DATA START

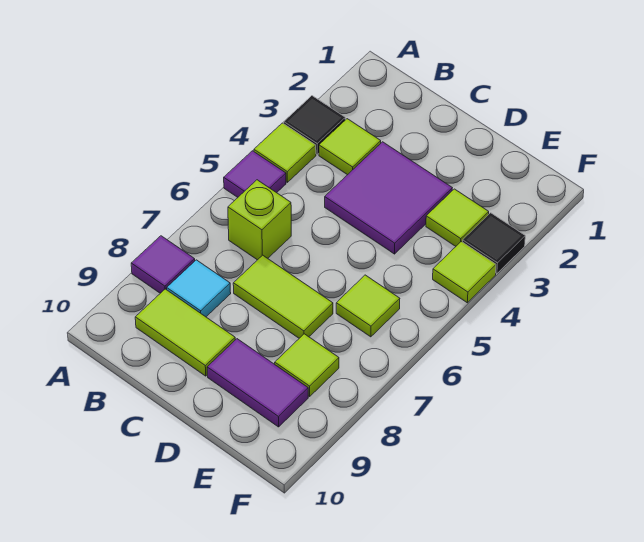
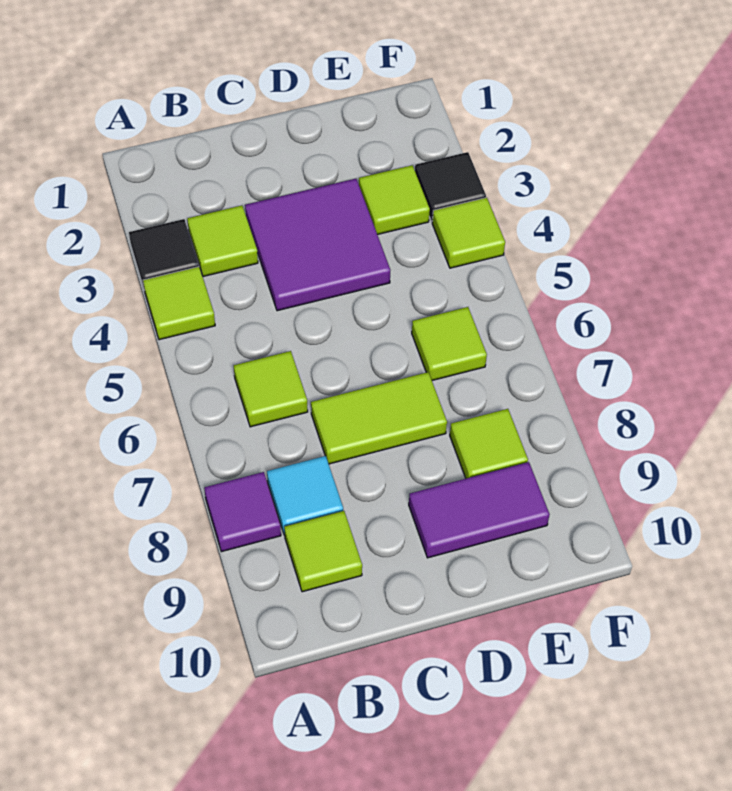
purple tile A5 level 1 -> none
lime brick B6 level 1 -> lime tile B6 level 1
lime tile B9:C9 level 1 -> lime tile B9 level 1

DATA END

EXERCISE PROMPT:
If the data includes images, omit them, and set down everything else exactly as above.

RESULT:
purple tile A5 level 1 -> none
lime brick B6 level 1 -> lime tile B6 level 1
lime tile B9:C9 level 1 -> lime tile B9 level 1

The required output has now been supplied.